Start of DATA SHOWN

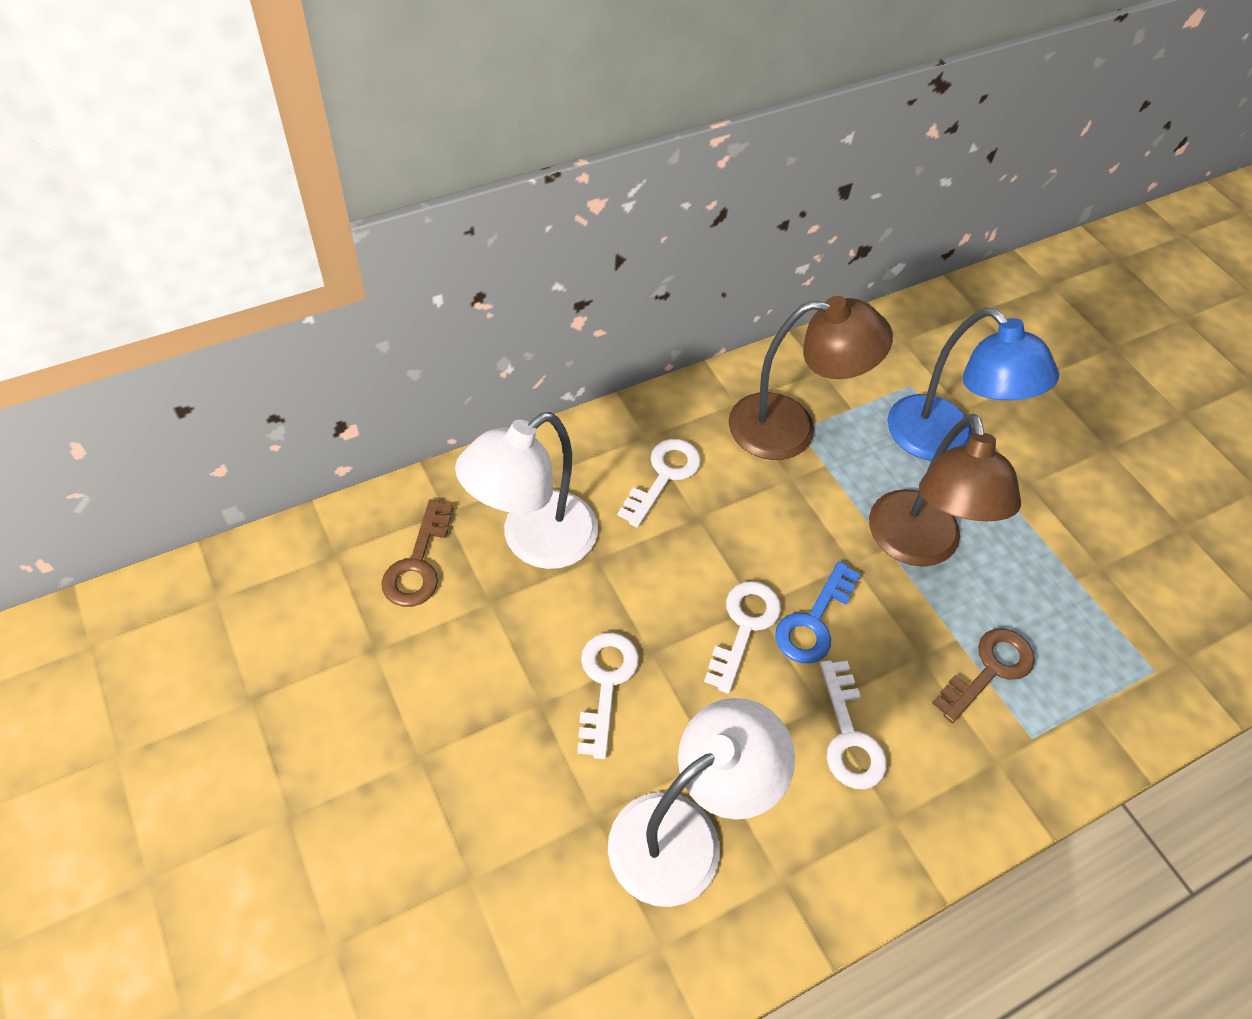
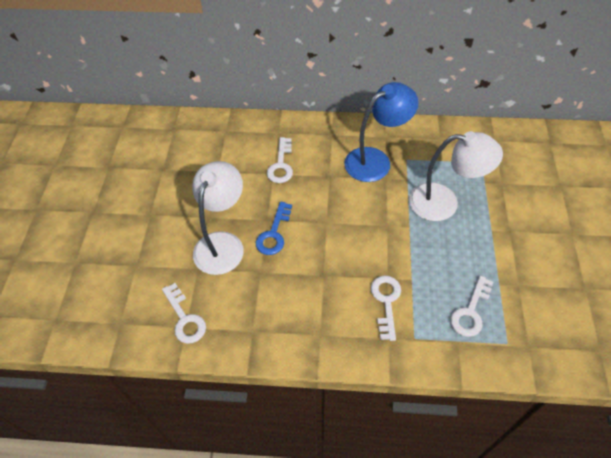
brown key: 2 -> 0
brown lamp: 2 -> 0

End of DATA SHOWN
Start of DATA SHOWN

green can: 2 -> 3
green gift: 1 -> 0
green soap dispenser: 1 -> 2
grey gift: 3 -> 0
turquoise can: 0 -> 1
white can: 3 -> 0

End of DATA SHOWN
Start of DATA SHOWN

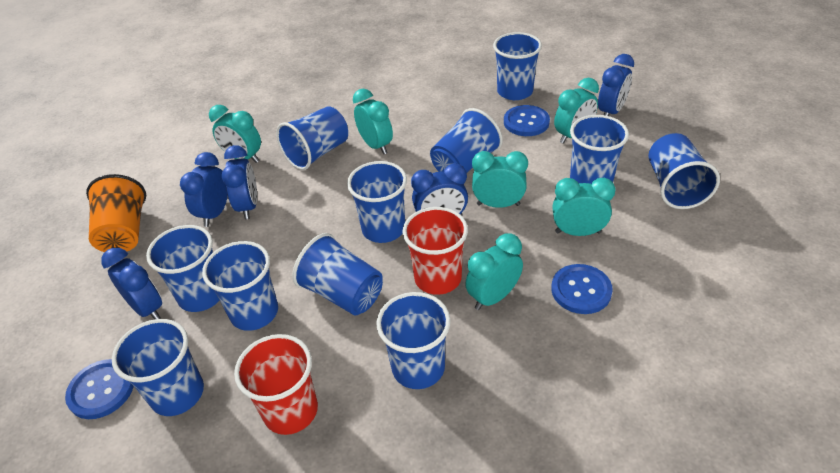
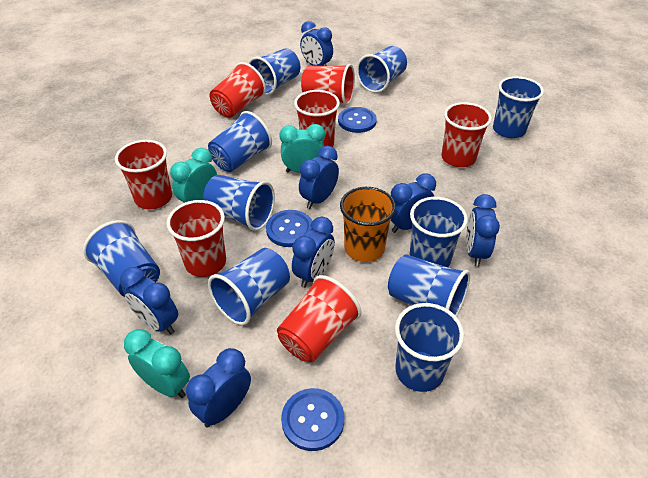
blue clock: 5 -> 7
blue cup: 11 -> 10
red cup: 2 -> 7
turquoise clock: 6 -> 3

End of DATA SHOWN

ACTIVITY:
In the listing above, the lines from the one containing "green can: 2 -> 3" through the one containing "white can: 3 -> 0" must be set down exactly, with no other lines.

OUTPUT OF THE TASK:
green can: 2 -> 3
green gift: 1 -> 0
green soap dispenser: 1 -> 2
grey gift: 3 -> 0
turquoise can: 0 -> 1
white can: 3 -> 0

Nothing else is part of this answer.